The problem: Reproduce only what runs from the line containing "black plate E4" to the line containing "orange round brick H1 level 1 -> none" in the records below, inclusive. Keep it exact, and keep the pictures out.

[Scene images with change listings]
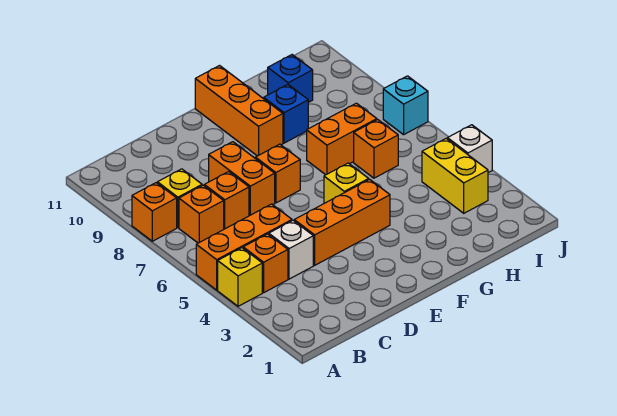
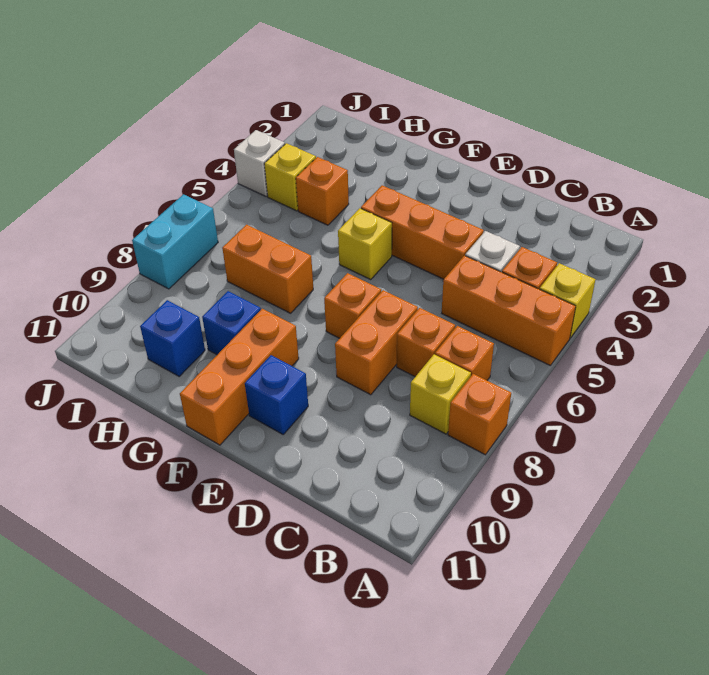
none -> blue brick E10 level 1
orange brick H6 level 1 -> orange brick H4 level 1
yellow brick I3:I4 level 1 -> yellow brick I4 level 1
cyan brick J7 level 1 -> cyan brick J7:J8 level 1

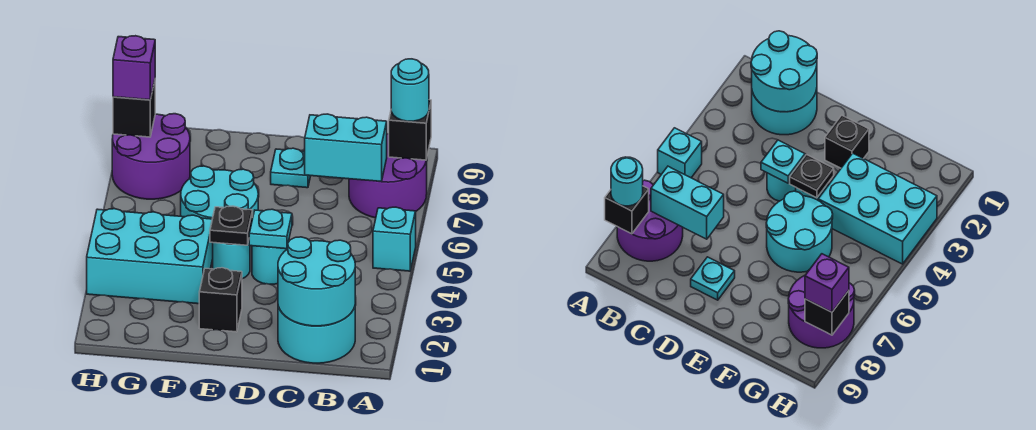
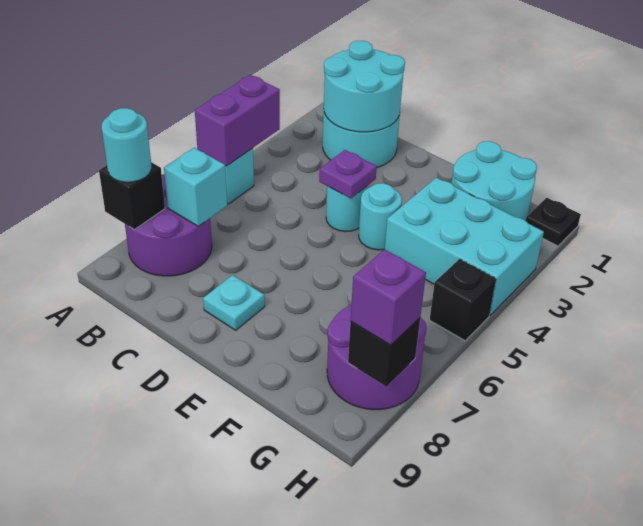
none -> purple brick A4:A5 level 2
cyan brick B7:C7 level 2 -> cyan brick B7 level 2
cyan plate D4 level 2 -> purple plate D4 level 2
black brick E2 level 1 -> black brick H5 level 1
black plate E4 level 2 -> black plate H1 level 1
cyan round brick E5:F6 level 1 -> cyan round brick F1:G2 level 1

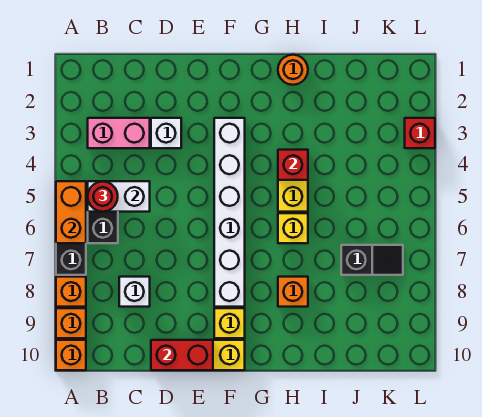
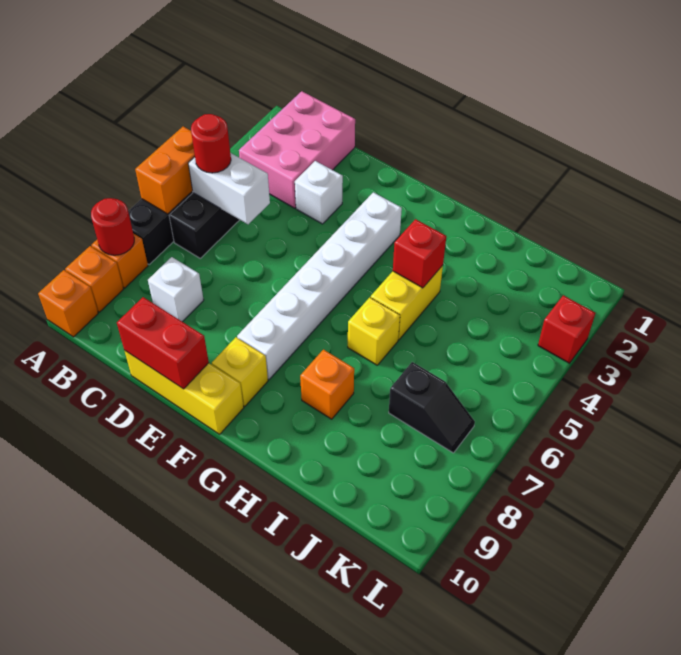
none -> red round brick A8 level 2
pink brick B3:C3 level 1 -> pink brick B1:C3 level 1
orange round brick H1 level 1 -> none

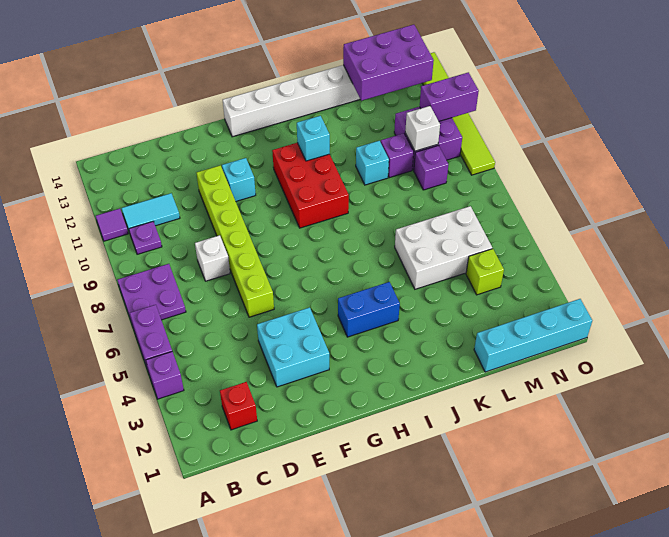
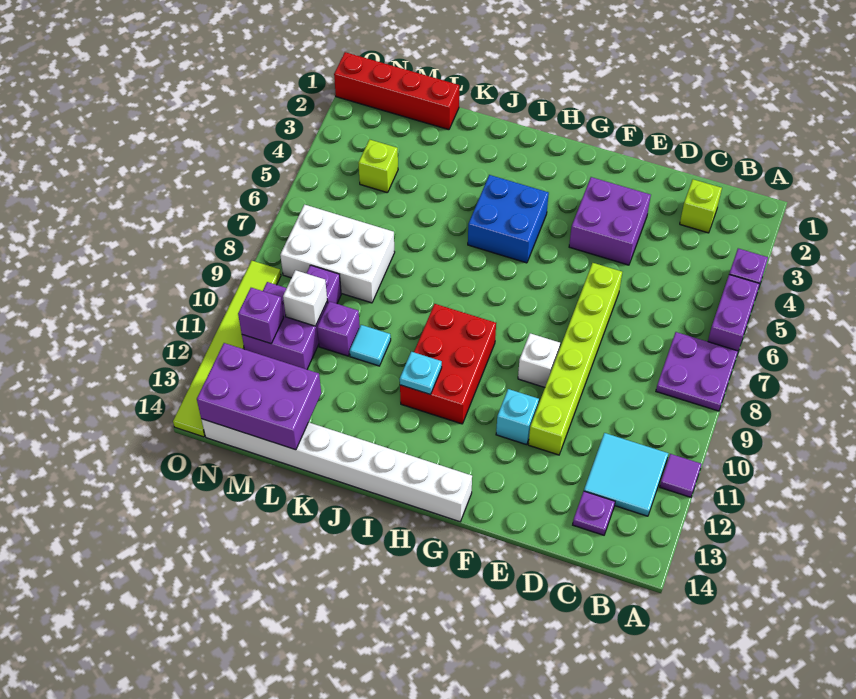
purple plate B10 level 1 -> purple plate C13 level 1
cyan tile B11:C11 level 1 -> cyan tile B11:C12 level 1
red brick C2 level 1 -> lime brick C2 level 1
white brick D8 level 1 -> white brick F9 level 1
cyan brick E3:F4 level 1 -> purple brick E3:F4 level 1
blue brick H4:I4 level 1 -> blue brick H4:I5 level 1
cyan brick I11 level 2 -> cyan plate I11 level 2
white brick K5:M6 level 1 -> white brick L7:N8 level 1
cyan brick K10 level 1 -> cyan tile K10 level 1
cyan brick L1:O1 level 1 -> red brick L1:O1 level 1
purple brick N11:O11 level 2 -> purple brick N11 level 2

Solved exercise:
black plate E4 level 2 -> black plate H1 level 1
cyan round brick E5:F6 level 1 -> cyan round brick F1:G2 level 1

none -> red round brick A8 level 2
pink brick B3:C3 level 1 -> pink brick B1:C3 level 1
orange round brick H1 level 1 -> none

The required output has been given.